#### Activity
Your reply should reproduce each record precisely as written.

#### Task inputs

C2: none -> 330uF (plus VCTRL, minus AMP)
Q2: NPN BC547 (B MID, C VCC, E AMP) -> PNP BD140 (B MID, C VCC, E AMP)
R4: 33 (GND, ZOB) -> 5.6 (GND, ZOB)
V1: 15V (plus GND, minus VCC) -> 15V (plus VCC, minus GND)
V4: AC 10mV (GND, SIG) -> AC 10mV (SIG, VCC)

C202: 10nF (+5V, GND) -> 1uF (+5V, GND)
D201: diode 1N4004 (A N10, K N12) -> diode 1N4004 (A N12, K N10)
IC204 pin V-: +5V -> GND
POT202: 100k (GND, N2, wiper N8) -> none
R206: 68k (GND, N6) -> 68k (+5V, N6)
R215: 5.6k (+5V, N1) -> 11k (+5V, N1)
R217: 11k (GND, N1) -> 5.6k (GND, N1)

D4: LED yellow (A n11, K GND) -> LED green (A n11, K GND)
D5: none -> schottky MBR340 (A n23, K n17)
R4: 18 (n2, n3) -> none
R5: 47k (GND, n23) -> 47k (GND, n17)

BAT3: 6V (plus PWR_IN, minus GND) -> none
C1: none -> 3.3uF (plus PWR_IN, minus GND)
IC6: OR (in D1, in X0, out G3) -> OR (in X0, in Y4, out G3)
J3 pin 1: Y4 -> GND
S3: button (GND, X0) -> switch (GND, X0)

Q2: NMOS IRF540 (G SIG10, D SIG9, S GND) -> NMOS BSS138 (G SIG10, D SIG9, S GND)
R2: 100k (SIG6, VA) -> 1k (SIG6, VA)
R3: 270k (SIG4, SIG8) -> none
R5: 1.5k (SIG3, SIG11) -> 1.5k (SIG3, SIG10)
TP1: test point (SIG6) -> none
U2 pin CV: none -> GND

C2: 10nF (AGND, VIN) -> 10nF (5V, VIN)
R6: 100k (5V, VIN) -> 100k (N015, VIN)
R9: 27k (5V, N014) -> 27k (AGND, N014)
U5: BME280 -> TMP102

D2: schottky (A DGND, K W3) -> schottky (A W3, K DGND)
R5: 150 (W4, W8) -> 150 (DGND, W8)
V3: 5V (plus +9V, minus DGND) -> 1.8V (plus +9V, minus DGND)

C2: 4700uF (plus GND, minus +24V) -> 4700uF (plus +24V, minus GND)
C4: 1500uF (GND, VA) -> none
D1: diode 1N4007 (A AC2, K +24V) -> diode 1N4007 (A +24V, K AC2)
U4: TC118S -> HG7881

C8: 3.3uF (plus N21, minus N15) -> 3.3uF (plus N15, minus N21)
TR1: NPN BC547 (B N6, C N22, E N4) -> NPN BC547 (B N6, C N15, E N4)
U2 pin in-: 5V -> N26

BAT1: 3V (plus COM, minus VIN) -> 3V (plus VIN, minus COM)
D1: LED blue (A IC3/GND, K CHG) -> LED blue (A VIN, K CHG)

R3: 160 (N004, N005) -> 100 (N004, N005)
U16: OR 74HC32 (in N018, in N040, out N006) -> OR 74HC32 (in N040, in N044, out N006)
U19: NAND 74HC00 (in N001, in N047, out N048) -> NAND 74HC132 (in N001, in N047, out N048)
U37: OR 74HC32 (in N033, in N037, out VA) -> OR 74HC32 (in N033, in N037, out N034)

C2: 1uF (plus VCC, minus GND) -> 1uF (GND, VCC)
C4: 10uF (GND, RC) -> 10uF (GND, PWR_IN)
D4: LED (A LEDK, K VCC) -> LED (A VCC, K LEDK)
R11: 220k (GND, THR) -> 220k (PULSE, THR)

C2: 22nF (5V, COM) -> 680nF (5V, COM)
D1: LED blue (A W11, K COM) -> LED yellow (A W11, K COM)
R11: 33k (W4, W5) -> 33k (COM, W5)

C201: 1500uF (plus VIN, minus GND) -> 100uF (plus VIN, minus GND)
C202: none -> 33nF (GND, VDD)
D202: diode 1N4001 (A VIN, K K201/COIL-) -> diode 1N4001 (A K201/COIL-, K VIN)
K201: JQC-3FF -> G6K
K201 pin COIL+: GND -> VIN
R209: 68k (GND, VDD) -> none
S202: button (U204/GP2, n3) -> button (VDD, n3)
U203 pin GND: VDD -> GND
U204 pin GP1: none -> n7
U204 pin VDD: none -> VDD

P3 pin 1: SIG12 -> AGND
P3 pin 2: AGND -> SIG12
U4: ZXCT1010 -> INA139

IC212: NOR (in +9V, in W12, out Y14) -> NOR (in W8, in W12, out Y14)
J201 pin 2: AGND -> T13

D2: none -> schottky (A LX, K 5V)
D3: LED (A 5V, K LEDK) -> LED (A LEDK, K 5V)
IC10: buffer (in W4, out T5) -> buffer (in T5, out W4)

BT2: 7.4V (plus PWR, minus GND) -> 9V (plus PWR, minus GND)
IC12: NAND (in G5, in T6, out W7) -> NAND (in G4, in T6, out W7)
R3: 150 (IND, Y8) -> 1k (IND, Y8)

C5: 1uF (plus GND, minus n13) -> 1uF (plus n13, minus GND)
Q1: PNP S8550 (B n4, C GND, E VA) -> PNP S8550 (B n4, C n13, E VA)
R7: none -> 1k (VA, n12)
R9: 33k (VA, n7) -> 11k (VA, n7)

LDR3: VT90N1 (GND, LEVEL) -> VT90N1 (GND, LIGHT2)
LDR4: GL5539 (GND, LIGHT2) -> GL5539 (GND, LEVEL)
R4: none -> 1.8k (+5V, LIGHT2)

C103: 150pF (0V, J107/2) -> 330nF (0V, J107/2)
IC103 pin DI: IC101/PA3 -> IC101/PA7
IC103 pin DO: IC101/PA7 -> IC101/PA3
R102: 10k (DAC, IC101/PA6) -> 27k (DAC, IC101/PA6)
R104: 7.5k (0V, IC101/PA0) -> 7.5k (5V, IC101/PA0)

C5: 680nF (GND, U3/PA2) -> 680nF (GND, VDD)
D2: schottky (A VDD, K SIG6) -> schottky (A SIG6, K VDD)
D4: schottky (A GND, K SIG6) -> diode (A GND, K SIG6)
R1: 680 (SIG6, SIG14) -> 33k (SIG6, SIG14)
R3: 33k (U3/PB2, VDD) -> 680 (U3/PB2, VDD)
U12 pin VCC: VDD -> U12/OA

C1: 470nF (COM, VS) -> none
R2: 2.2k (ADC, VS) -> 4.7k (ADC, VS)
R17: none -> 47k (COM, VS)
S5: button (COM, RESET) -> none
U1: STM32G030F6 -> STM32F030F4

#### Output for this task
C2: none -> 330uF (plus VCTRL, minus AMP)
Q2: NPN BC547 (B MID, C VCC, E AMP) -> PNP BD140 (B MID, C VCC, E AMP)
R4: 33 (GND, ZOB) -> 5.6 (GND, ZOB)
V1: 15V (plus GND, minus VCC) -> 15V (plus VCC, minus GND)
V4: AC 10mV (GND, SIG) -> AC 10mV (SIG, VCC)

C202: 10nF (+5V, GND) -> 1uF (+5V, GND)
D201: diode 1N4004 (A N10, K N12) -> diode 1N4004 (A N12, K N10)
IC204 pin V-: +5V -> GND
POT202: 100k (GND, N2, wiper N8) -> none
R206: 68k (GND, N6) -> 68k (+5V, N6)
R215: 5.6k (+5V, N1) -> 11k (+5V, N1)
R217: 11k (GND, N1) -> 5.6k (GND, N1)

D4: LED yellow (A n11, K GND) -> LED green (A n11, K GND)
D5: none -> schottky MBR340 (A n23, K n17)
R4: 18 (n2, n3) -> none
R5: 47k (GND, n23) -> 47k (GND, n17)

BAT3: 6V (plus PWR_IN, minus GND) -> none
C1: none -> 3.3uF (plus PWR_IN, minus GND)
IC6: OR (in D1, in X0, out G3) -> OR (in X0, in Y4, out G3)
J3 pin 1: Y4 -> GND
S3: button (GND, X0) -> switch (GND, X0)

Q2: NMOS IRF540 (G SIG10, D SIG9, S GND) -> NMOS BSS138 (G SIG10, D SIG9, S GND)
R2: 100k (SIG6, VA) -> 1k (SIG6, VA)
R3: 270k (SIG4, SIG8) -> none
R5: 1.5k (SIG3, SIG11) -> 1.5k (SIG3, SIG10)
TP1: test point (SIG6) -> none
U2 pin CV: none -> GND

C2: 10nF (AGND, VIN) -> 10nF (5V, VIN)
R6: 100k (5V, VIN) -> 100k (N015, VIN)
R9: 27k (5V, N014) -> 27k (AGND, N014)
U5: BME280 -> TMP102

D2: schottky (A DGND, K W3) -> schottky (A W3, K DGND)
R5: 150 (W4, W8) -> 150 (DGND, W8)
V3: 5V (plus +9V, minus DGND) -> 1.8V (plus +9V, minus DGND)

C2: 4700uF (plus GND, minus +24V) -> 4700uF (plus +24V, minus GND)
C4: 1500uF (GND, VA) -> none
D1: diode 1N4007 (A AC2, K +24V) -> diode 1N4007 (A +24V, K AC2)
U4: TC118S -> HG7881

C8: 3.3uF (plus N21, minus N15) -> 3.3uF (plus N15, minus N21)
TR1: NPN BC547 (B N6, C N22, E N4) -> NPN BC547 (B N6, C N15, E N4)
U2 pin in-: 5V -> N26

BAT1: 3V (plus COM, minus VIN) -> 3V (plus VIN, minus COM)
D1: LED blue (A IC3/GND, K CHG) -> LED blue (A VIN, K CHG)

R3: 160 (N004, N005) -> 100 (N004, N005)
U16: OR 74HC32 (in N018, in N040, out N006) -> OR 74HC32 (in N040, in N044, out N006)
U19: NAND 74HC00 (in N001, in N047, out N048) -> NAND 74HC132 (in N001, in N047, out N048)
U37: OR 74HC32 (in N033, in N037, out VA) -> OR 74HC32 (in N033, in N037, out N034)

C2: 1uF (plus VCC, minus GND) -> 1uF (GND, VCC)
C4: 10uF (GND, RC) -> 10uF (GND, PWR_IN)
D4: LED (A LEDK, K VCC) -> LED (A VCC, K LEDK)
R11: 220k (GND, THR) -> 220k (PULSE, THR)

C2: 22nF (5V, COM) -> 680nF (5V, COM)
D1: LED blue (A W11, K COM) -> LED yellow (A W11, K COM)
R11: 33k (W4, W5) -> 33k (COM, W5)

C201: 1500uF (plus VIN, minus GND) -> 100uF (plus VIN, minus GND)
C202: none -> 33nF (GND, VDD)
D202: diode 1N4001 (A VIN, K K201/COIL-) -> diode 1N4001 (A K201/COIL-, K VIN)
K201: JQC-3FF -> G6K
K201 pin COIL+: GND -> VIN
R209: 68k (GND, VDD) -> none
S202: button (U204/GP2, n3) -> button (VDD, n3)
U203 pin GND: VDD -> GND
U204 pin GP1: none -> n7
U204 pin VDD: none -> VDD

P3 pin 1: SIG12 -> AGND
P3 pin 2: AGND -> SIG12
U4: ZXCT1010 -> INA139

IC212: NOR (in +9V, in W12, out Y14) -> NOR (in W8, in W12, out Y14)
J201 pin 2: AGND -> T13

D2: none -> schottky (A LX, K 5V)
D3: LED (A 5V, K LEDK) -> LED (A LEDK, K 5V)
IC10: buffer (in W4, out T5) -> buffer (in T5, out W4)

BT2: 7.4V (plus PWR, minus GND) -> 9V (plus PWR, minus GND)
IC12: NAND (in G5, in T6, out W7) -> NAND (in G4, in T6, out W7)
R3: 150 (IND, Y8) -> 1k (IND, Y8)

C5: 1uF (plus GND, minus n13) -> 1uF (plus n13, minus GND)
Q1: PNP S8550 (B n4, C GND, E VA) -> PNP S8550 (B n4, C n13, E VA)
R7: none -> 1k (VA, n12)
R9: 33k (VA, n7) -> 11k (VA, n7)

LDR3: VT90N1 (GND, LEVEL) -> VT90N1 (GND, LIGHT2)
LDR4: GL5539 (GND, LIGHT2) -> GL5539 (GND, LEVEL)
R4: none -> 1.8k (+5V, LIGHT2)

C103: 150pF (0V, J107/2) -> 330nF (0V, J107/2)
IC103 pin DI: IC101/PA3 -> IC101/PA7
IC103 pin DO: IC101/PA7 -> IC101/PA3
R102: 10k (DAC, IC101/PA6) -> 27k (DAC, IC101/PA6)
R104: 7.5k (0V, IC101/PA0) -> 7.5k (5V, IC101/PA0)

C5: 680nF (GND, U3/PA2) -> 680nF (GND, VDD)
D2: schottky (A VDD, K SIG6) -> schottky (A SIG6, K VDD)
D4: schottky (A GND, K SIG6) -> diode (A GND, K SIG6)
R1: 680 (SIG6, SIG14) -> 33k (SIG6, SIG14)
R3: 33k (U3/PB2, VDD) -> 680 (U3/PB2, VDD)
U12 pin VCC: VDD -> U12/OA

C1: 470nF (COM, VS) -> none
R2: 2.2k (ADC, VS) -> 4.7k (ADC, VS)
R17: none -> 47k (COM, VS)
S5: button (COM, RESET) -> none
U1: STM32G030F6 -> STM32F030F4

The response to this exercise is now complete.